%%

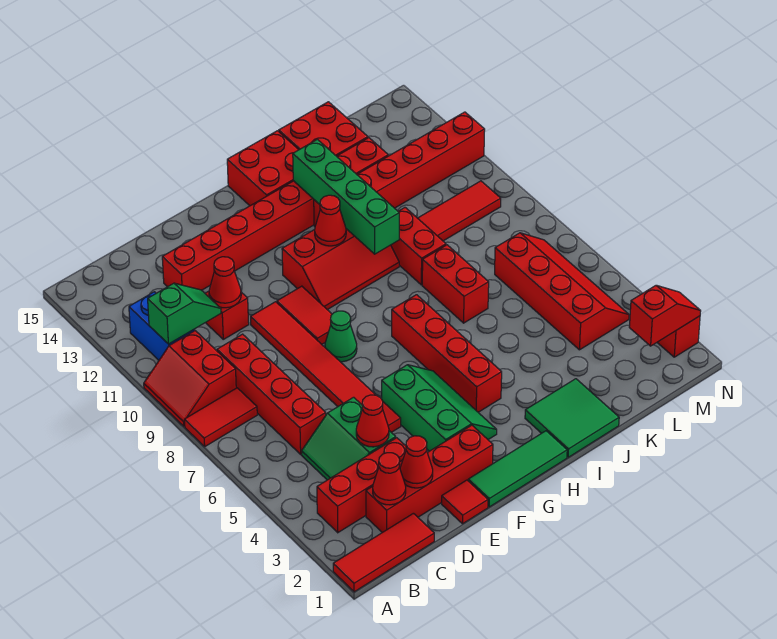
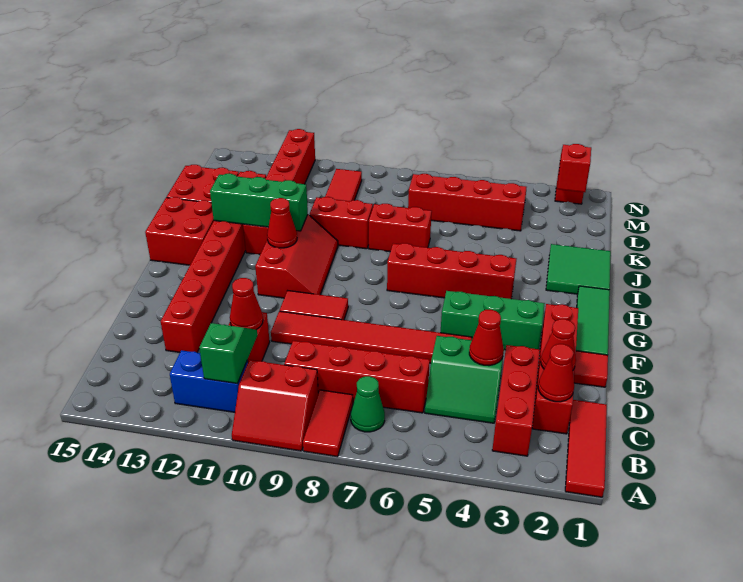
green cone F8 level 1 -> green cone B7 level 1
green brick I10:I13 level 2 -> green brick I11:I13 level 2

%%
%%

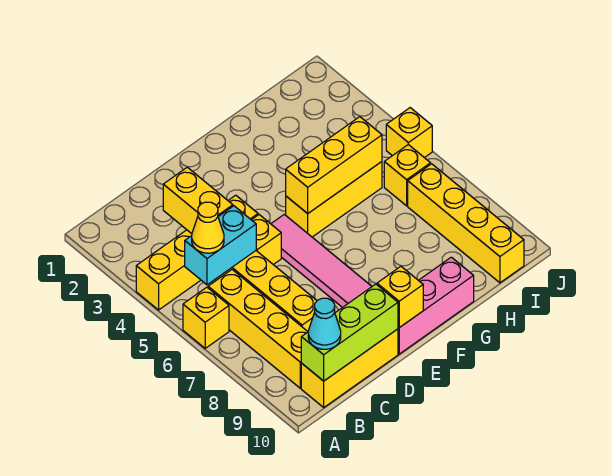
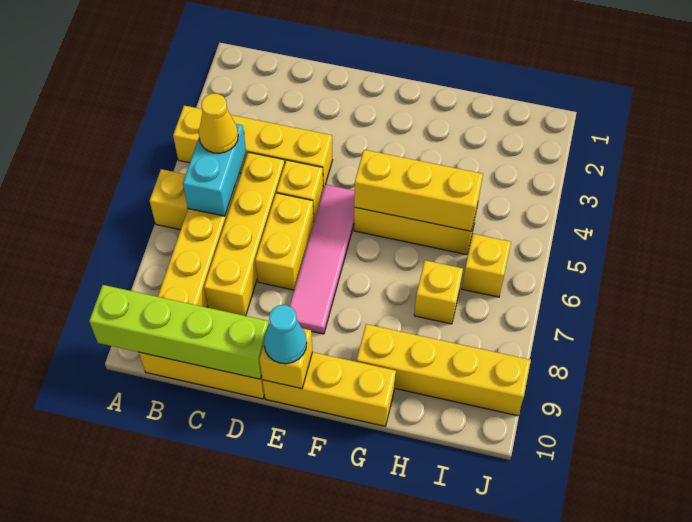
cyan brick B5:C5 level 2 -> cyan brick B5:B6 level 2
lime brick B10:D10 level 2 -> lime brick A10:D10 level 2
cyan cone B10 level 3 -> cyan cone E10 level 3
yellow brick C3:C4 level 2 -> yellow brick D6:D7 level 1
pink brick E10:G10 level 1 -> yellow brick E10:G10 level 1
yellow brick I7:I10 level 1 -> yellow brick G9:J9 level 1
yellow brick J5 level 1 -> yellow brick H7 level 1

%%

### Task brief:
Every line above with the word "green" is to be copied out.

### Answer for the task:
green cone F8 level 1 -> green cone B7 level 1
green brick I10:I13 level 2 -> green brick I11:I13 level 2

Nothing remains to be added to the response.